__Work instructions__:
Please reproduce each line of the data below as it stands.

__Input for this task__:
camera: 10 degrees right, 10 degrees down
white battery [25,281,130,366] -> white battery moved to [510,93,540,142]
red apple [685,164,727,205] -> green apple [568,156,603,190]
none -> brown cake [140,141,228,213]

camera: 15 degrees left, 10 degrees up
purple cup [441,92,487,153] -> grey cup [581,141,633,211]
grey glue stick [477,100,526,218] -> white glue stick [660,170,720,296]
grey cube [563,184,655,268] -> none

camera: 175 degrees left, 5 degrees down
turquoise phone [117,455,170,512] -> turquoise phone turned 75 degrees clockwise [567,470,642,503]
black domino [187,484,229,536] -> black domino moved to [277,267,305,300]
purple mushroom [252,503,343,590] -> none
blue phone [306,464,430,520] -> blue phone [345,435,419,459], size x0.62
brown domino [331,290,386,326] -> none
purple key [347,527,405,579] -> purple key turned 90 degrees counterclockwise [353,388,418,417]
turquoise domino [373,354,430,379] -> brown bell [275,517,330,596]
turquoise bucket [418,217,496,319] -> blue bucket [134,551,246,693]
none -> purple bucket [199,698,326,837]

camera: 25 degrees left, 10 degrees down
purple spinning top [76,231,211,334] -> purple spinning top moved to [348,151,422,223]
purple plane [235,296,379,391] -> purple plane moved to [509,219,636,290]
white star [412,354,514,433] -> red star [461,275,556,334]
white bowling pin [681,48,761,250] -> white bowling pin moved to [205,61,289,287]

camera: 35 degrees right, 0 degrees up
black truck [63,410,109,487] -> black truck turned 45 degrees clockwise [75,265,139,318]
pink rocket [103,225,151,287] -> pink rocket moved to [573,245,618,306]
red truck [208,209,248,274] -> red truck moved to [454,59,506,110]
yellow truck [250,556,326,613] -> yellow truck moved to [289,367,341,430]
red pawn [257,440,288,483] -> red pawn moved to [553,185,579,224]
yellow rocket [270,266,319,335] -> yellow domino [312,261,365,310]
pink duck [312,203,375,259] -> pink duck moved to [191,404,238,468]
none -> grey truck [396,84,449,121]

__Expected output__:
camera: 10 degrees right, 10 degrees down
white battery [25,281,130,366] -> white battery moved to [510,93,540,142]
red apple [685,164,727,205] -> green apple [568,156,603,190]
none -> brown cake [140,141,228,213]

camera: 15 degrees left, 10 degrees up
purple cup [441,92,487,153] -> grey cup [581,141,633,211]
grey glue stick [477,100,526,218] -> white glue stick [660,170,720,296]
grey cube [563,184,655,268] -> none

camera: 175 degrees left, 5 degrees down
turquoise phone [117,455,170,512] -> turquoise phone turned 75 degrees clockwise [567,470,642,503]
black domino [187,484,229,536] -> black domino moved to [277,267,305,300]
purple mushroom [252,503,343,590] -> none
blue phone [306,464,430,520] -> blue phone [345,435,419,459], size x0.62
brown domino [331,290,386,326] -> none
purple key [347,527,405,579] -> purple key turned 90 degrees counterclockwise [353,388,418,417]
turquoise domino [373,354,430,379] -> brown bell [275,517,330,596]
turquoise bucket [418,217,496,319] -> blue bucket [134,551,246,693]
none -> purple bucket [199,698,326,837]

camera: 25 degrees left, 10 degrees down
purple spinning top [76,231,211,334] -> purple spinning top moved to [348,151,422,223]
purple plane [235,296,379,391] -> purple plane moved to [509,219,636,290]
white star [412,354,514,433] -> red star [461,275,556,334]
white bowling pin [681,48,761,250] -> white bowling pin moved to [205,61,289,287]

camera: 35 degrees right, 0 degrees up
black truck [63,410,109,487] -> black truck turned 45 degrees clockwise [75,265,139,318]
pink rocket [103,225,151,287] -> pink rocket moved to [573,245,618,306]
red truck [208,209,248,274] -> red truck moved to [454,59,506,110]
yellow truck [250,556,326,613] -> yellow truck moved to [289,367,341,430]
red pawn [257,440,288,483] -> red pawn moved to [553,185,579,224]
yellow rocket [270,266,319,335] -> yellow domino [312,261,365,310]
pink duck [312,203,375,259] -> pink duck moved to [191,404,238,468]
none -> grey truck [396,84,449,121]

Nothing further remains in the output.